(Stored records)
☆ ☆ ☆ ☆ ☆ ☆ ☆

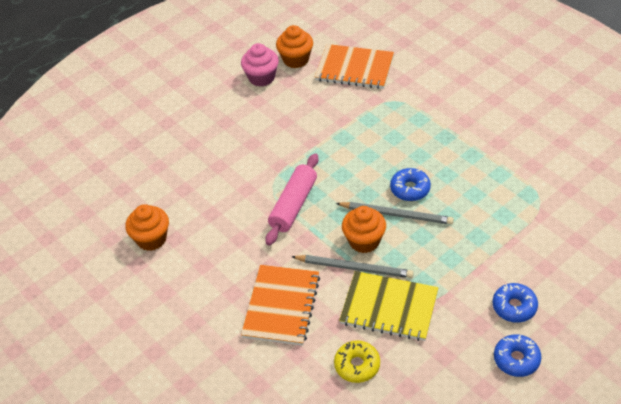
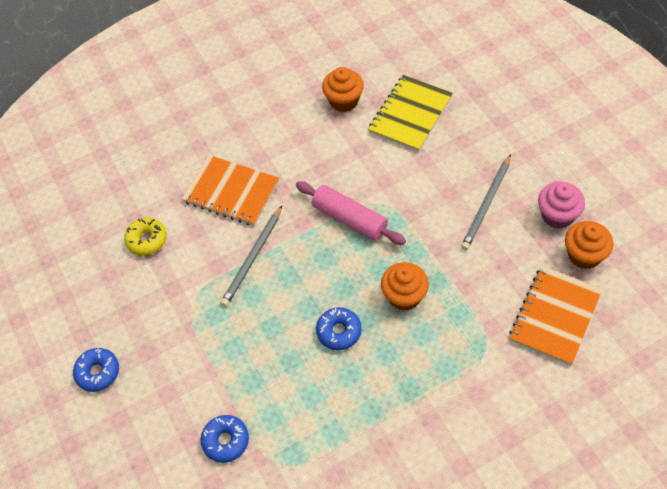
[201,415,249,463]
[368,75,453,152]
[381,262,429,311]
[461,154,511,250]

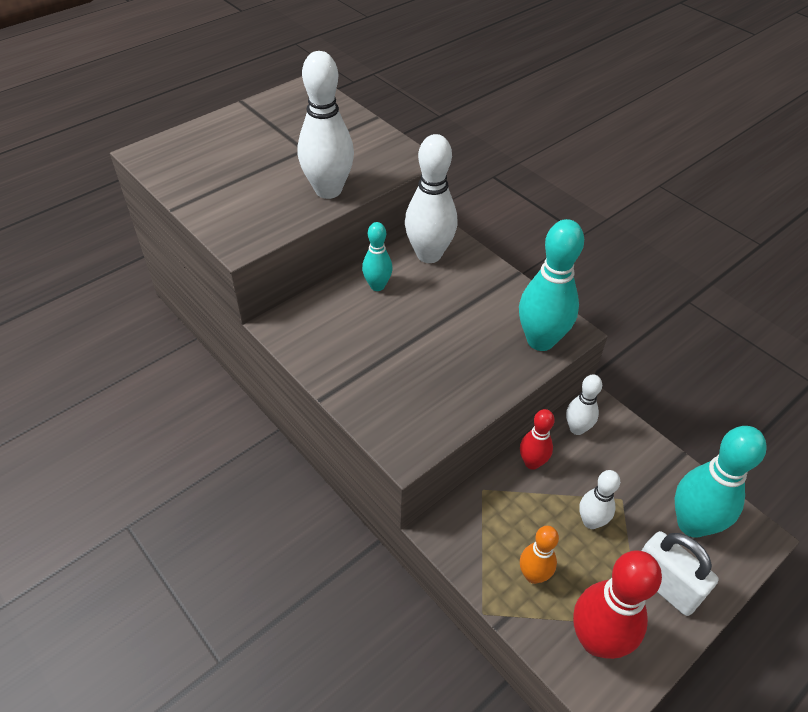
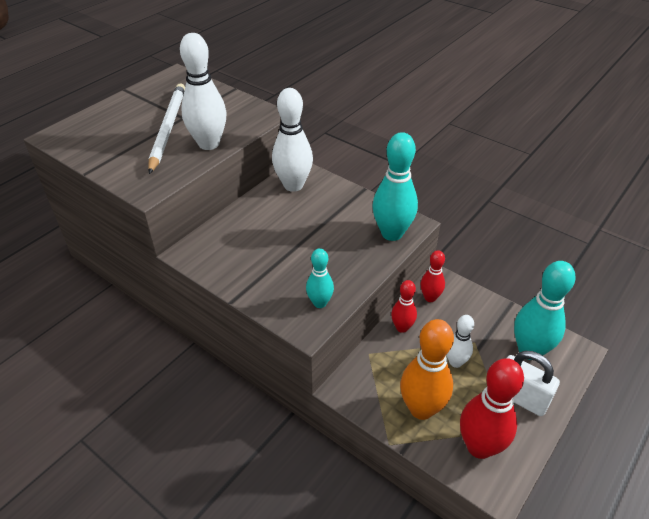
[148,83,185,174]
[306,248,334,308]
[400,319,454,420]
[420,250,445,302]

☆ ☆ ☆ ☆ ☆ ☆ ☆

# TASK DESCRIPTION:
Leaving out the pictures, repeat all of the entries exactly.

# TASK ANSWER:
[201,415,249,463]
[368,75,453,152]
[381,262,429,311]
[461,154,511,250]

[148,83,185,174]
[306,248,334,308]
[400,319,454,420]
[420,250,445,302]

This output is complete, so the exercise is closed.